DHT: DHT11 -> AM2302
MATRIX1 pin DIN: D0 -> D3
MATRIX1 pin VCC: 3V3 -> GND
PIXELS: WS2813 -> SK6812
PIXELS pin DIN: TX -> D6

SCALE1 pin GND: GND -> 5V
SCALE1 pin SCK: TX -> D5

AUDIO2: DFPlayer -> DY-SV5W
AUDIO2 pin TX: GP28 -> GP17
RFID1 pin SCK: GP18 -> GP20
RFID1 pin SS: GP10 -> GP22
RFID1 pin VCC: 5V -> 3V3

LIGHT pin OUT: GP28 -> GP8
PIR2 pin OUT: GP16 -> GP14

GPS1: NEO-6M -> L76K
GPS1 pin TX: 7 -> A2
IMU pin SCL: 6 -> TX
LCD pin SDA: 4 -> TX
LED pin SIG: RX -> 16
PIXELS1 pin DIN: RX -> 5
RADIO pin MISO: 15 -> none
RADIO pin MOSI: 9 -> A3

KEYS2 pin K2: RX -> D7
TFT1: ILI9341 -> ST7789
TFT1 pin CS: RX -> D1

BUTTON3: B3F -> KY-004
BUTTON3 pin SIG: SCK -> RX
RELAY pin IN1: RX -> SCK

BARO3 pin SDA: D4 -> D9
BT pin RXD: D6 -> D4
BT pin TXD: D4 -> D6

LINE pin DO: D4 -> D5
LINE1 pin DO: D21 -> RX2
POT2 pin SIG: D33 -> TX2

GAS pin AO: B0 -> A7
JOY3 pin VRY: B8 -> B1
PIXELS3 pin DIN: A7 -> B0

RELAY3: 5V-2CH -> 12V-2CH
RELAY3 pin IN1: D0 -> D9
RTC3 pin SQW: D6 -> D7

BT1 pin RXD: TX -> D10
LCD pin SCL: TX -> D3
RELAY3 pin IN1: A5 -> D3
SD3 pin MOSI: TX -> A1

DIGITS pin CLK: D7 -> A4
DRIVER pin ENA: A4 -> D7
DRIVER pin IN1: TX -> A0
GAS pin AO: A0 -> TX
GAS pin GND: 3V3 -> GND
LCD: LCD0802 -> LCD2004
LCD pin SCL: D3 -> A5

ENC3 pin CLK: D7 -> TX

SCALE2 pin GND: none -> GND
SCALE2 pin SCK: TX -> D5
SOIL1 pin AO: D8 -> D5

> **EXERCISE OBJECTIVE**:
Retype exactly, and only, the lines from the line holding "PIXELS pin DIN: TX -> D6" through the last line of the data; both of those lines count.

> **YOUR SOLUTION**:
PIXELS pin DIN: TX -> D6

SCALE1 pin GND: GND -> 5V
SCALE1 pin SCK: TX -> D5

AUDIO2: DFPlayer -> DY-SV5W
AUDIO2 pin TX: GP28 -> GP17
RFID1 pin SCK: GP18 -> GP20
RFID1 pin SS: GP10 -> GP22
RFID1 pin VCC: 5V -> 3V3

LIGHT pin OUT: GP28 -> GP8
PIR2 pin OUT: GP16 -> GP14

GPS1: NEO-6M -> L76K
GPS1 pin TX: 7 -> A2
IMU pin SCL: 6 -> TX
LCD pin SDA: 4 -> TX
LED pin SIG: RX -> 16
PIXELS1 pin DIN: RX -> 5
RADIO pin MISO: 15 -> none
RADIO pin MOSI: 9 -> A3

KEYS2 pin K2: RX -> D7
TFT1: ILI9341 -> ST7789
TFT1 pin CS: RX -> D1

BUTTON3: B3F -> KY-004
BUTTON3 pin SIG: SCK -> RX
RELAY pin IN1: RX -> SCK

BARO3 pin SDA: D4 -> D9
BT pin RXD: D6 -> D4
BT pin TXD: D4 -> D6

LINE pin DO: D4 -> D5
LINE1 pin DO: D21 -> RX2
POT2 pin SIG: D33 -> TX2

GAS pin AO: B0 -> A7
JOY3 pin VRY: B8 -> B1
PIXELS3 pin DIN: A7 -> B0

RELAY3: 5V-2CH -> 12V-2CH
RELAY3 pin IN1: D0 -> D9
RTC3 pin SQW: D6 -> D7

BT1 pin RXD: TX -> D10
LCD pin SCL: TX -> D3
RELAY3 pin IN1: A5 -> D3
SD3 pin MOSI: TX -> A1

DIGITS pin CLK: D7 -> A4
DRIVER pin ENA: A4 -> D7
DRIVER pin IN1: TX -> A0
GAS pin AO: A0 -> TX
GAS pin GND: 3V3 -> GND
LCD: LCD0802 -> LCD2004
LCD pin SCL: D3 -> A5

ENC3 pin CLK: D7 -> TX

SCALE2 pin GND: none -> GND
SCALE2 pin SCK: TX -> D5
SOIL1 pin AO: D8 -> D5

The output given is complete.